▸ Task details
Whatever lines the data contains, output all of them unchanged.

[Start of Attachment]

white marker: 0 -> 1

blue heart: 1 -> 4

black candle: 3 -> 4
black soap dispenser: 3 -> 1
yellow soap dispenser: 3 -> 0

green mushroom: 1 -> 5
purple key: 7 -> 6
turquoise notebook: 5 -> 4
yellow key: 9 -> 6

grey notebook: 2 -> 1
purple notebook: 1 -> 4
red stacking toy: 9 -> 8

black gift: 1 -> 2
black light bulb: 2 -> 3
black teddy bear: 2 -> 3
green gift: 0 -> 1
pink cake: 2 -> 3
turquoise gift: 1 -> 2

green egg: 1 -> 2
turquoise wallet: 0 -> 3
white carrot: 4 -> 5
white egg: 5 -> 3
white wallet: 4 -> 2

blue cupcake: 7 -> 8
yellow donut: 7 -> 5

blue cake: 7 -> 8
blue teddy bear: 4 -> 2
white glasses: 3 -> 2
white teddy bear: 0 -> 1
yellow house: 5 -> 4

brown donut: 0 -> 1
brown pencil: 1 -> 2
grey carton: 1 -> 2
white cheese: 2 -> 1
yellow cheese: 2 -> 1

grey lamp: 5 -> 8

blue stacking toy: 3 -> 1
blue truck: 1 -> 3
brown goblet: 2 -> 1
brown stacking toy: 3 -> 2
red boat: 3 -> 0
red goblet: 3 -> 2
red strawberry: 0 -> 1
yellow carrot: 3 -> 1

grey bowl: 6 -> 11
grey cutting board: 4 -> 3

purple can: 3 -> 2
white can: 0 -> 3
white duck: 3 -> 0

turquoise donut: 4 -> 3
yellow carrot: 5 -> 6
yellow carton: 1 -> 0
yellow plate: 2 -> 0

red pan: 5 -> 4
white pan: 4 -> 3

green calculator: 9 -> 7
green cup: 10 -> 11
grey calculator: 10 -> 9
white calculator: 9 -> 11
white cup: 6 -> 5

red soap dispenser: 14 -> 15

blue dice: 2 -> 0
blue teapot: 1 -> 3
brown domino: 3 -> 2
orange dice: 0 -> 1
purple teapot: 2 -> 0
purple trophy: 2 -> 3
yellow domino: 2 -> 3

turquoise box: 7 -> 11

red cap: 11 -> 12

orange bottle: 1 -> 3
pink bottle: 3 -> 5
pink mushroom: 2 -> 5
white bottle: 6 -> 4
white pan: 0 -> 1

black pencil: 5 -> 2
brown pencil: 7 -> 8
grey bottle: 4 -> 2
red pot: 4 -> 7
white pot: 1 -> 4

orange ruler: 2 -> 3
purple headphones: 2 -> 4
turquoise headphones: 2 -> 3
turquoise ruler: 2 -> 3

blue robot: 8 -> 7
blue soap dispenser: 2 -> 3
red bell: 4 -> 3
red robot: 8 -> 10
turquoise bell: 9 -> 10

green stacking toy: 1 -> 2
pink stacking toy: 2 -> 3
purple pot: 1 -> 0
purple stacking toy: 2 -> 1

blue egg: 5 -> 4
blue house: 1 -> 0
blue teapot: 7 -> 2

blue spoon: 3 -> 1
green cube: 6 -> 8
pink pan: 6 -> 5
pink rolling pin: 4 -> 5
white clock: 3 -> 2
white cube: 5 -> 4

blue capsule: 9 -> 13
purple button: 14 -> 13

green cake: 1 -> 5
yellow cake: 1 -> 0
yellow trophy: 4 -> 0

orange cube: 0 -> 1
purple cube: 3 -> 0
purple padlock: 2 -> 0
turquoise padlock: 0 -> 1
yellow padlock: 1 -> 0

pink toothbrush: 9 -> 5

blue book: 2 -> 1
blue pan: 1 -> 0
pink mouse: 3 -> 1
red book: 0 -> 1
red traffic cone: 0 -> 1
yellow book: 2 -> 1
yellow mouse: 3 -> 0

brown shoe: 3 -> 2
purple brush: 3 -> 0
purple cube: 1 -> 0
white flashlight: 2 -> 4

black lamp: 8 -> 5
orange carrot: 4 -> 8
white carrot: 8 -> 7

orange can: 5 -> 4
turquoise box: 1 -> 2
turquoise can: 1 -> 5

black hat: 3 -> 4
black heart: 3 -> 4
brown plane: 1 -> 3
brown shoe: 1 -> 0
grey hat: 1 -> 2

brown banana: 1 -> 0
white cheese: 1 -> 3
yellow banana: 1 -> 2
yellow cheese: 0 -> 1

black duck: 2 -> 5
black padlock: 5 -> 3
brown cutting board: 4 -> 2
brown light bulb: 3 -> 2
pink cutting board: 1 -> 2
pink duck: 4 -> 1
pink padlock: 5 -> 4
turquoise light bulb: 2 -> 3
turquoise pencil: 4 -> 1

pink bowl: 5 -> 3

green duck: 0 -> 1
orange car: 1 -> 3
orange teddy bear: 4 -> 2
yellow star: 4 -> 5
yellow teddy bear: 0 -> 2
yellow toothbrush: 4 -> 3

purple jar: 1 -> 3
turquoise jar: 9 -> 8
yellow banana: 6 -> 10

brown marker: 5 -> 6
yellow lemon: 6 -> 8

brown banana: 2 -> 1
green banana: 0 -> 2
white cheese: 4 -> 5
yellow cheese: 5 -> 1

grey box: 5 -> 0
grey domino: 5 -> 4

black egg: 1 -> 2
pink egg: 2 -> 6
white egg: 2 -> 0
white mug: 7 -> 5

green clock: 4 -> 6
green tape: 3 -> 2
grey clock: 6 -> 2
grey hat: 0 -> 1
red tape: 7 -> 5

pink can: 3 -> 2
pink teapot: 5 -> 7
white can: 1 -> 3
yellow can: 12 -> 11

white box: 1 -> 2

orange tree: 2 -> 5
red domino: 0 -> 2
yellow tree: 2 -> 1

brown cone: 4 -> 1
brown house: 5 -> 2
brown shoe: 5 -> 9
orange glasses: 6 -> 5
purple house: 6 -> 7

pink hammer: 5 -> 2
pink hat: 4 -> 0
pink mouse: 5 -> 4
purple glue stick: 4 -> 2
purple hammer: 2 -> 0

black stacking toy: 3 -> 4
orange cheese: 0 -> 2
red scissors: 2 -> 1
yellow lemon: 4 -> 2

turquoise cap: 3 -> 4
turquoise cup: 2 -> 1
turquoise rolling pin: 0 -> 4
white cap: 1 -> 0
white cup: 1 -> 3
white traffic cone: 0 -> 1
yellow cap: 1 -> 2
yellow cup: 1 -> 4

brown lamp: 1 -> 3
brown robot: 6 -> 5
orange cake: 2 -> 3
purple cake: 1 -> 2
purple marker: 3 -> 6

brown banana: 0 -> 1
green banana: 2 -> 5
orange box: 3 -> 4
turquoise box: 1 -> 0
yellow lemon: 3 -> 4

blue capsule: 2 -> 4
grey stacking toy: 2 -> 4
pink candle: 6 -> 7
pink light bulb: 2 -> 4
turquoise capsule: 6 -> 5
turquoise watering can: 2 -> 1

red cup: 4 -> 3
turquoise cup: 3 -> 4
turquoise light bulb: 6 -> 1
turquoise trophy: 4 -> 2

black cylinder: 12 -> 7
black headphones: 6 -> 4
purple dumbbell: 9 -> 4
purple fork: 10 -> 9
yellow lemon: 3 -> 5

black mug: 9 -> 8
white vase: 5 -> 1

[End of Attachment]

▸ Task response
white marker: 0 -> 1

blue heart: 1 -> 4

black candle: 3 -> 4
black soap dispenser: 3 -> 1
yellow soap dispenser: 3 -> 0

green mushroom: 1 -> 5
purple key: 7 -> 6
turquoise notebook: 5 -> 4
yellow key: 9 -> 6

grey notebook: 2 -> 1
purple notebook: 1 -> 4
red stacking toy: 9 -> 8

black gift: 1 -> 2
black light bulb: 2 -> 3
black teddy bear: 2 -> 3
green gift: 0 -> 1
pink cake: 2 -> 3
turquoise gift: 1 -> 2

green egg: 1 -> 2
turquoise wallet: 0 -> 3
white carrot: 4 -> 5
white egg: 5 -> 3
white wallet: 4 -> 2

blue cupcake: 7 -> 8
yellow donut: 7 -> 5

blue cake: 7 -> 8
blue teddy bear: 4 -> 2
white glasses: 3 -> 2
white teddy bear: 0 -> 1
yellow house: 5 -> 4

brown donut: 0 -> 1
brown pencil: 1 -> 2
grey carton: 1 -> 2
white cheese: 2 -> 1
yellow cheese: 2 -> 1

grey lamp: 5 -> 8

blue stacking toy: 3 -> 1
blue truck: 1 -> 3
brown goblet: 2 -> 1
brown stacking toy: 3 -> 2
red boat: 3 -> 0
red goblet: 3 -> 2
red strawberry: 0 -> 1
yellow carrot: 3 -> 1

grey bowl: 6 -> 11
grey cutting board: 4 -> 3

purple can: 3 -> 2
white can: 0 -> 3
white duck: 3 -> 0

turquoise donut: 4 -> 3
yellow carrot: 5 -> 6
yellow carton: 1 -> 0
yellow plate: 2 -> 0

red pan: 5 -> 4
white pan: 4 -> 3

green calculator: 9 -> 7
green cup: 10 -> 11
grey calculator: 10 -> 9
white calculator: 9 -> 11
white cup: 6 -> 5

red soap dispenser: 14 -> 15

blue dice: 2 -> 0
blue teapot: 1 -> 3
brown domino: 3 -> 2
orange dice: 0 -> 1
purple teapot: 2 -> 0
purple trophy: 2 -> 3
yellow domino: 2 -> 3

turquoise box: 7 -> 11

red cap: 11 -> 12

orange bottle: 1 -> 3
pink bottle: 3 -> 5
pink mushroom: 2 -> 5
white bottle: 6 -> 4
white pan: 0 -> 1

black pencil: 5 -> 2
brown pencil: 7 -> 8
grey bottle: 4 -> 2
red pot: 4 -> 7
white pot: 1 -> 4

orange ruler: 2 -> 3
purple headphones: 2 -> 4
turquoise headphones: 2 -> 3
turquoise ruler: 2 -> 3

blue robot: 8 -> 7
blue soap dispenser: 2 -> 3
red bell: 4 -> 3
red robot: 8 -> 10
turquoise bell: 9 -> 10

green stacking toy: 1 -> 2
pink stacking toy: 2 -> 3
purple pot: 1 -> 0
purple stacking toy: 2 -> 1

blue egg: 5 -> 4
blue house: 1 -> 0
blue teapot: 7 -> 2

blue spoon: 3 -> 1
green cube: 6 -> 8
pink pan: 6 -> 5
pink rolling pin: 4 -> 5
white clock: 3 -> 2
white cube: 5 -> 4

blue capsule: 9 -> 13
purple button: 14 -> 13

green cake: 1 -> 5
yellow cake: 1 -> 0
yellow trophy: 4 -> 0

orange cube: 0 -> 1
purple cube: 3 -> 0
purple padlock: 2 -> 0
turquoise padlock: 0 -> 1
yellow padlock: 1 -> 0

pink toothbrush: 9 -> 5

blue book: 2 -> 1
blue pan: 1 -> 0
pink mouse: 3 -> 1
red book: 0 -> 1
red traffic cone: 0 -> 1
yellow book: 2 -> 1
yellow mouse: 3 -> 0

brown shoe: 3 -> 2
purple brush: 3 -> 0
purple cube: 1 -> 0
white flashlight: 2 -> 4

black lamp: 8 -> 5
orange carrot: 4 -> 8
white carrot: 8 -> 7

orange can: 5 -> 4
turquoise box: 1 -> 2
turquoise can: 1 -> 5

black hat: 3 -> 4
black heart: 3 -> 4
brown plane: 1 -> 3
brown shoe: 1 -> 0
grey hat: 1 -> 2

brown banana: 1 -> 0
white cheese: 1 -> 3
yellow banana: 1 -> 2
yellow cheese: 0 -> 1

black duck: 2 -> 5
black padlock: 5 -> 3
brown cutting board: 4 -> 2
brown light bulb: 3 -> 2
pink cutting board: 1 -> 2
pink duck: 4 -> 1
pink padlock: 5 -> 4
turquoise light bulb: 2 -> 3
turquoise pencil: 4 -> 1

pink bowl: 5 -> 3

green duck: 0 -> 1
orange car: 1 -> 3
orange teddy bear: 4 -> 2
yellow star: 4 -> 5
yellow teddy bear: 0 -> 2
yellow toothbrush: 4 -> 3

purple jar: 1 -> 3
turquoise jar: 9 -> 8
yellow banana: 6 -> 10

brown marker: 5 -> 6
yellow lemon: 6 -> 8

brown banana: 2 -> 1
green banana: 0 -> 2
white cheese: 4 -> 5
yellow cheese: 5 -> 1

grey box: 5 -> 0
grey domino: 5 -> 4

black egg: 1 -> 2
pink egg: 2 -> 6
white egg: 2 -> 0
white mug: 7 -> 5

green clock: 4 -> 6
green tape: 3 -> 2
grey clock: 6 -> 2
grey hat: 0 -> 1
red tape: 7 -> 5

pink can: 3 -> 2
pink teapot: 5 -> 7
white can: 1 -> 3
yellow can: 12 -> 11

white box: 1 -> 2

orange tree: 2 -> 5
red domino: 0 -> 2
yellow tree: 2 -> 1

brown cone: 4 -> 1
brown house: 5 -> 2
brown shoe: 5 -> 9
orange glasses: 6 -> 5
purple house: 6 -> 7

pink hammer: 5 -> 2
pink hat: 4 -> 0
pink mouse: 5 -> 4
purple glue stick: 4 -> 2
purple hammer: 2 -> 0

black stacking toy: 3 -> 4
orange cheese: 0 -> 2
red scissors: 2 -> 1
yellow lemon: 4 -> 2

turquoise cap: 3 -> 4
turquoise cup: 2 -> 1
turquoise rolling pin: 0 -> 4
white cap: 1 -> 0
white cup: 1 -> 3
white traffic cone: 0 -> 1
yellow cap: 1 -> 2
yellow cup: 1 -> 4

brown lamp: 1 -> 3
brown robot: 6 -> 5
orange cake: 2 -> 3
purple cake: 1 -> 2
purple marker: 3 -> 6

brown banana: 0 -> 1
green banana: 2 -> 5
orange box: 3 -> 4
turquoise box: 1 -> 0
yellow lemon: 3 -> 4

blue capsule: 2 -> 4
grey stacking toy: 2 -> 4
pink candle: 6 -> 7
pink light bulb: 2 -> 4
turquoise capsule: 6 -> 5
turquoise watering can: 2 -> 1

red cup: 4 -> 3
turquoise cup: 3 -> 4
turquoise light bulb: 6 -> 1
turquoise trophy: 4 -> 2

black cylinder: 12 -> 7
black headphones: 6 -> 4
purple dumbbell: 9 -> 4
purple fork: 10 -> 9
yellow lemon: 3 -> 5

black mug: 9 -> 8
white vase: 5 -> 1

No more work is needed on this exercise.